## SUPPLIED MATERIAL

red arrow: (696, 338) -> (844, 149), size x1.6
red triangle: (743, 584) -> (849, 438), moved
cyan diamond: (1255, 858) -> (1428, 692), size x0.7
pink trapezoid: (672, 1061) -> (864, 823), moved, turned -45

* * *

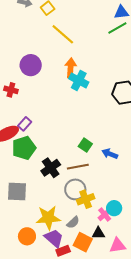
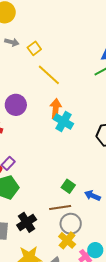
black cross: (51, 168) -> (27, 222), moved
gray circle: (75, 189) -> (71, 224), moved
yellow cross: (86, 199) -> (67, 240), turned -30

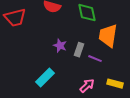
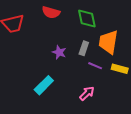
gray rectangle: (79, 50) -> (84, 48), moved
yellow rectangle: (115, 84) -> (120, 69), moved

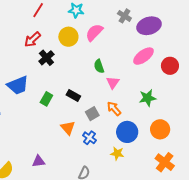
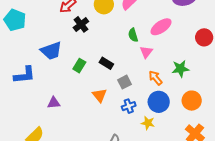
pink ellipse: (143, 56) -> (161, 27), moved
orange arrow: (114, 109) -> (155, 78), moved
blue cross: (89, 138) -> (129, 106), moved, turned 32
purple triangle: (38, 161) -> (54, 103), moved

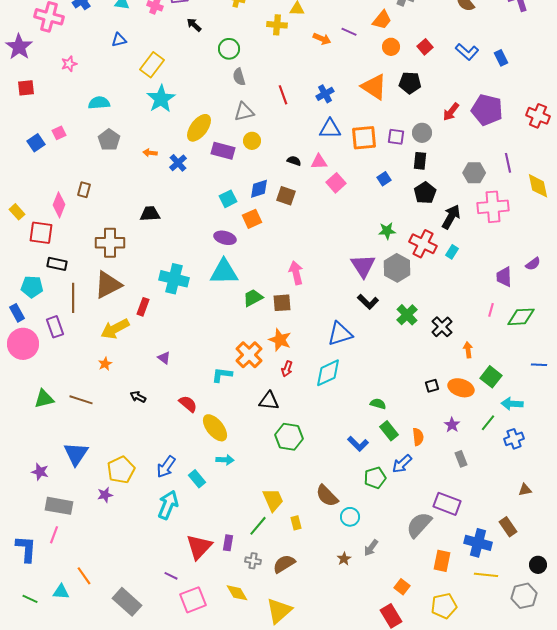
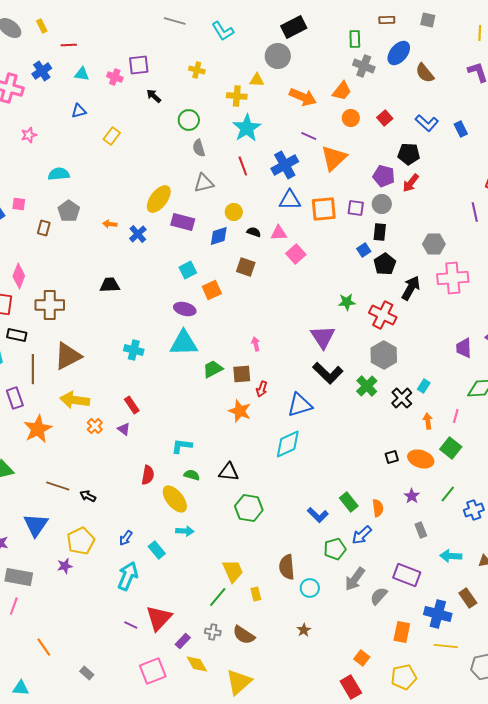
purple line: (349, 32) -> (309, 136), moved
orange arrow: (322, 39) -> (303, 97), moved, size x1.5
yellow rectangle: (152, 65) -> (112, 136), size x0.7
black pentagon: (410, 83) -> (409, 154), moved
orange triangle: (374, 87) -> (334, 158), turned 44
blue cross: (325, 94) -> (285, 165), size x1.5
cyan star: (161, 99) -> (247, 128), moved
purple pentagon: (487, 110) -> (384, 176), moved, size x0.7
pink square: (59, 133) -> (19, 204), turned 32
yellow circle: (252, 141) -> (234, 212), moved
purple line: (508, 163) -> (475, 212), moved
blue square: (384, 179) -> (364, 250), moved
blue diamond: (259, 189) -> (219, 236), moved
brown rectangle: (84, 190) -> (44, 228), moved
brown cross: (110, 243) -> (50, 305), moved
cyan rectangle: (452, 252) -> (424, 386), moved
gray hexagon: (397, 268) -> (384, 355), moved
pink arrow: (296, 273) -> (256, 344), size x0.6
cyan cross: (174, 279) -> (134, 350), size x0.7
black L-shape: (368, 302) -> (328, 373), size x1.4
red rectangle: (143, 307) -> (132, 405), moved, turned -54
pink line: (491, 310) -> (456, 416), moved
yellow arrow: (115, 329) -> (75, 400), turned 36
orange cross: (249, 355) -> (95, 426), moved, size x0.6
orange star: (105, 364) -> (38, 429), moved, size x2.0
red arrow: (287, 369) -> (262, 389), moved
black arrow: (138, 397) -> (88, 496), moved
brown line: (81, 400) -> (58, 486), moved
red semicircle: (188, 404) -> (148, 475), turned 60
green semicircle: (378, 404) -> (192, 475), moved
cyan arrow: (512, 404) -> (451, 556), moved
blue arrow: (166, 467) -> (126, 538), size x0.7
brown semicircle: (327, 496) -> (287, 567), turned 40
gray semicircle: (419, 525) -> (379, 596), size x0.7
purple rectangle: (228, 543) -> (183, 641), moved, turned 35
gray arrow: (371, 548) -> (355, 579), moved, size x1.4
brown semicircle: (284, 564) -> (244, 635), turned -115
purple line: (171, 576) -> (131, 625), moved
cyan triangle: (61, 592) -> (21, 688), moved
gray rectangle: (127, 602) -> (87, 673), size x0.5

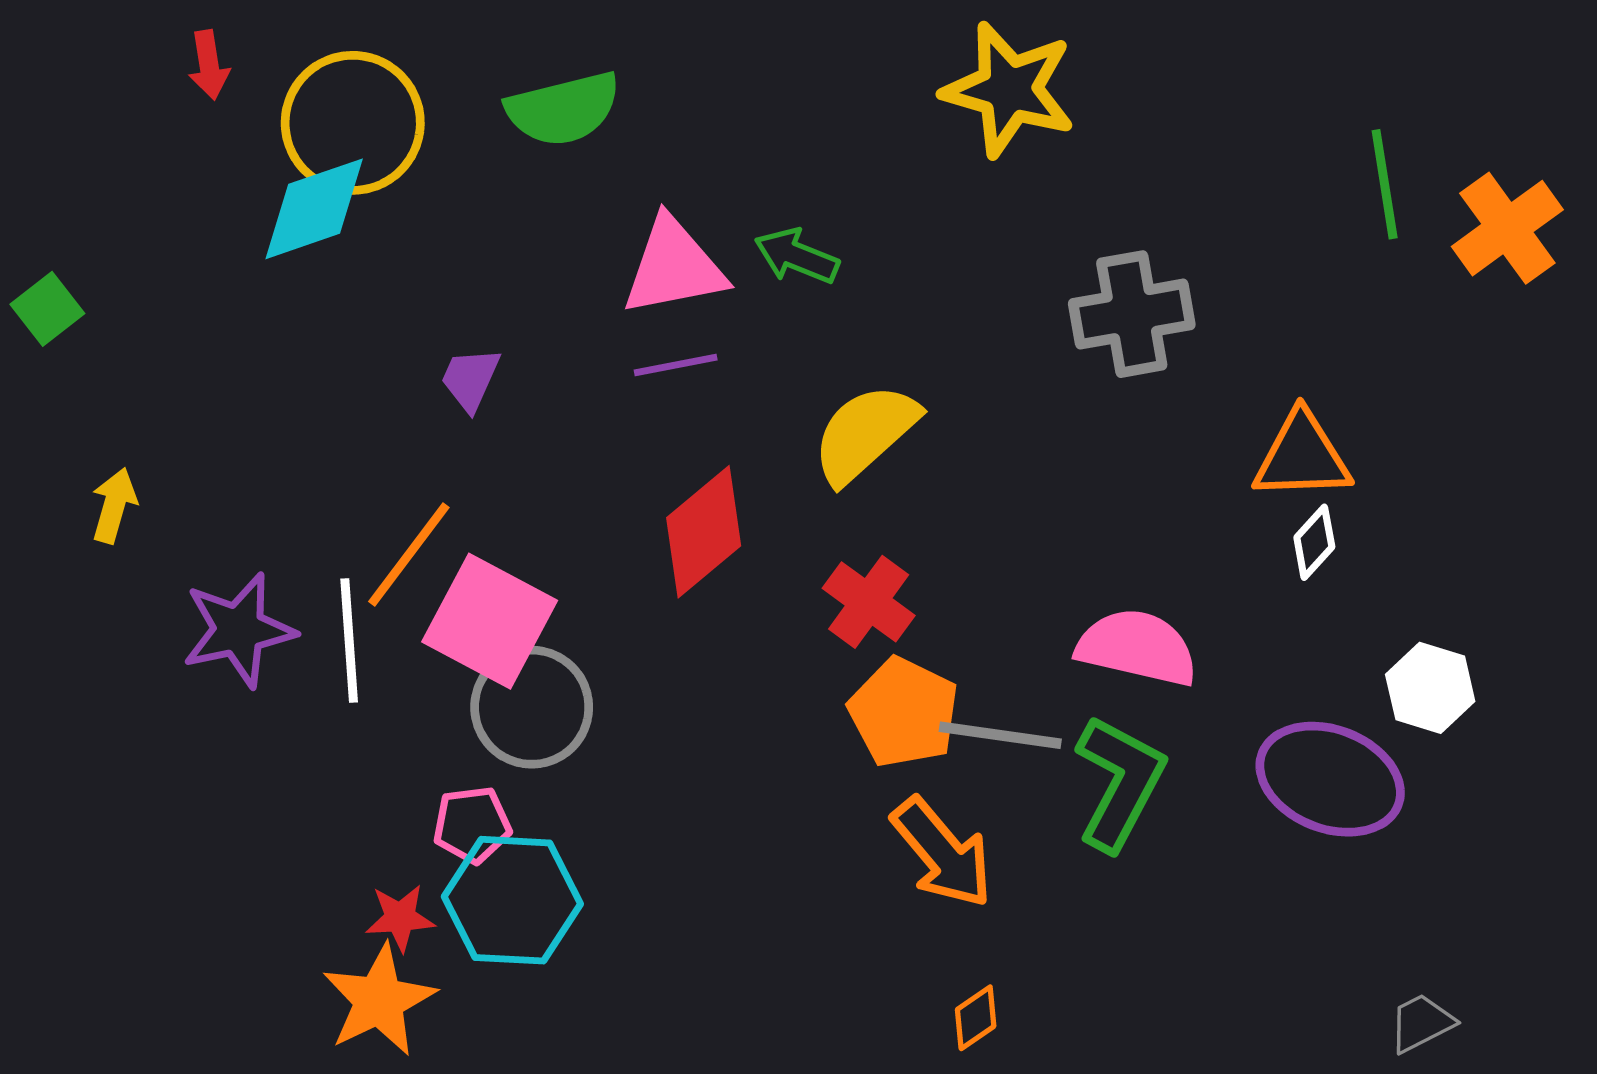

## HOW TO COMPLETE THIS TASK
In the data above, find the line that contains "purple pentagon: (487, 110)" and the line that contains "gray rectangle: (127, 602)". Repeat exactly those lines and every line between them, and only those.

## ANSWER SPACE
purple pentagon: (487, 110) -> (384, 176), moved, size x0.7
pink square: (59, 133) -> (19, 204), turned 32
yellow circle: (252, 141) -> (234, 212), moved
purple line: (508, 163) -> (475, 212), moved
blue square: (384, 179) -> (364, 250), moved
blue diamond: (259, 189) -> (219, 236), moved
brown rectangle: (84, 190) -> (44, 228), moved
brown cross: (110, 243) -> (50, 305), moved
cyan rectangle: (452, 252) -> (424, 386), moved
gray hexagon: (397, 268) -> (384, 355), moved
pink arrow: (296, 273) -> (256, 344), size x0.6
cyan cross: (174, 279) -> (134, 350), size x0.7
black L-shape: (368, 302) -> (328, 373), size x1.4
red rectangle: (143, 307) -> (132, 405), moved, turned -54
pink line: (491, 310) -> (456, 416), moved
yellow arrow: (115, 329) -> (75, 400), turned 36
orange cross: (249, 355) -> (95, 426), moved, size x0.6
orange star: (105, 364) -> (38, 429), moved, size x2.0
red arrow: (287, 369) -> (262, 389), moved
black arrow: (138, 397) -> (88, 496), moved
brown line: (81, 400) -> (58, 486), moved
red semicircle: (188, 404) -> (148, 475), turned 60
green semicircle: (378, 404) -> (192, 475), moved
cyan arrow: (512, 404) -> (451, 556), moved
blue arrow: (166, 467) -> (126, 538), size x0.7
brown semicircle: (327, 496) -> (287, 567), turned 40
gray semicircle: (419, 525) -> (379, 596), size x0.7
purple rectangle: (228, 543) -> (183, 641), moved, turned 35
gray arrow: (371, 548) -> (355, 579), moved, size x1.4
brown semicircle: (284, 564) -> (244, 635), turned -115
purple line: (171, 576) -> (131, 625), moved
cyan triangle: (61, 592) -> (21, 688), moved
gray rectangle: (127, 602) -> (87, 673), size x0.5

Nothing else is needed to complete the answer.